#### [Work task]
An exact restatement of the data is required, with the images omitted.

#### [Supplied material]
▬▬▬▬▬▬▬▬▬▬

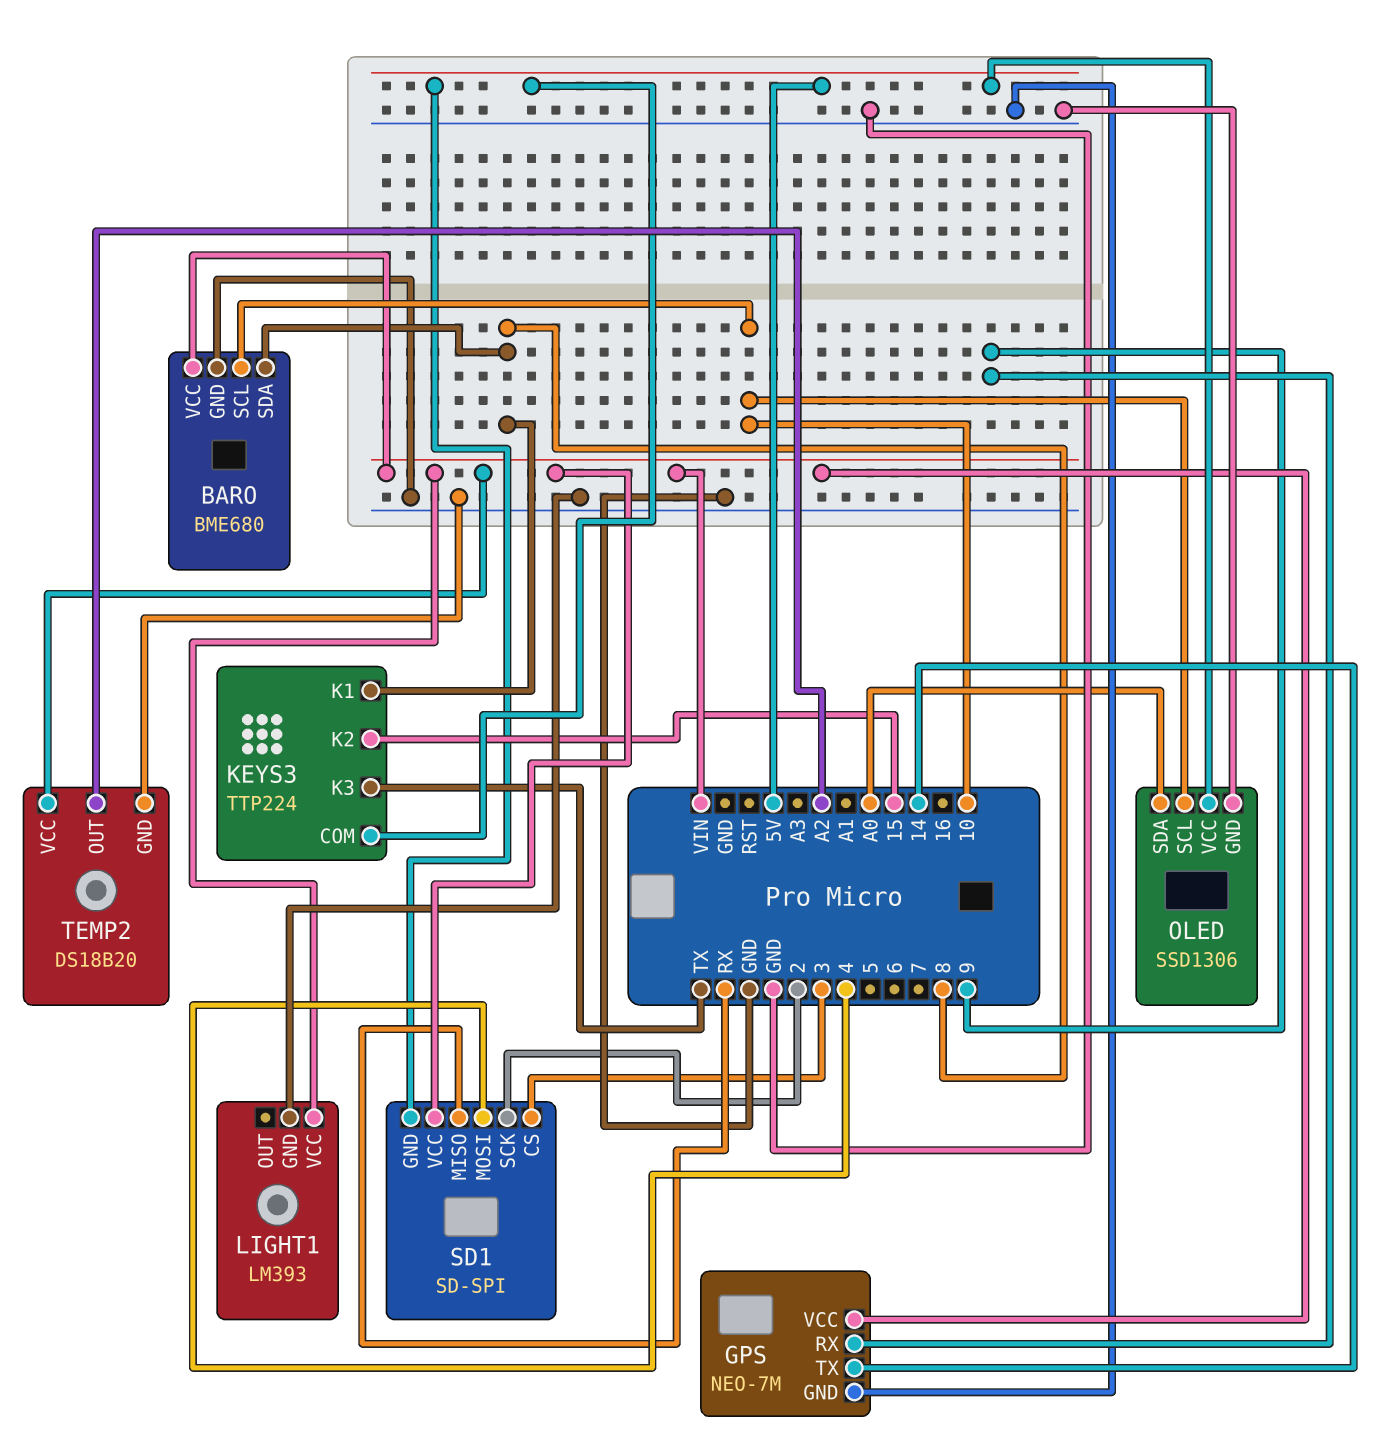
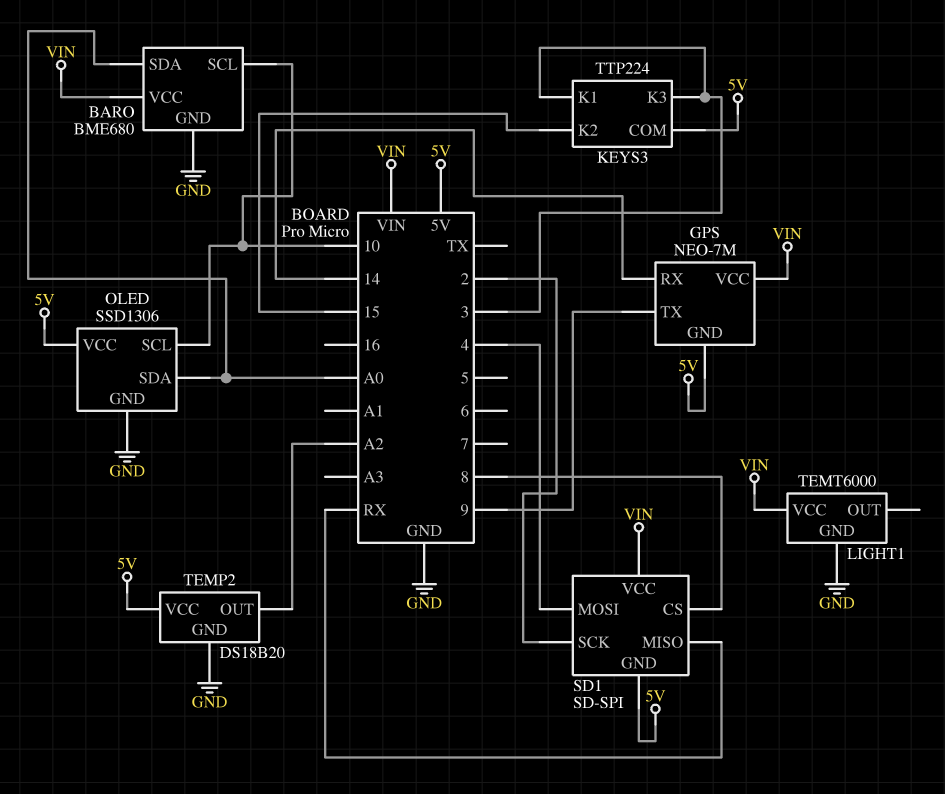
BARO pin SDA: 8 -> A0
GPS pin GND: GND -> 5V
GPS pin RX: 9 -> 14
GPS pin TX: 14 -> 9
KEYS3 pin K1: 8 -> 3
KEYS3 pin K3: TX -> 3
LIGHT1: LM393 -> TEMT6000
SD1 pin CS: 3 -> 8
TEMP2 pin VCC: VIN -> 5V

▬▬▬▬▬▬▬▬▬▬

#### [Solution]
BARO pin SDA: 8 -> A0
GPS pin GND: GND -> 5V
GPS pin RX: 9 -> 14
GPS pin TX: 14 -> 9
KEYS3 pin K1: 8 -> 3
KEYS3 pin K3: TX -> 3
LIGHT1: LM393 -> TEMT6000
SD1 pin CS: 3 -> 8
TEMP2 pin VCC: VIN -> 5V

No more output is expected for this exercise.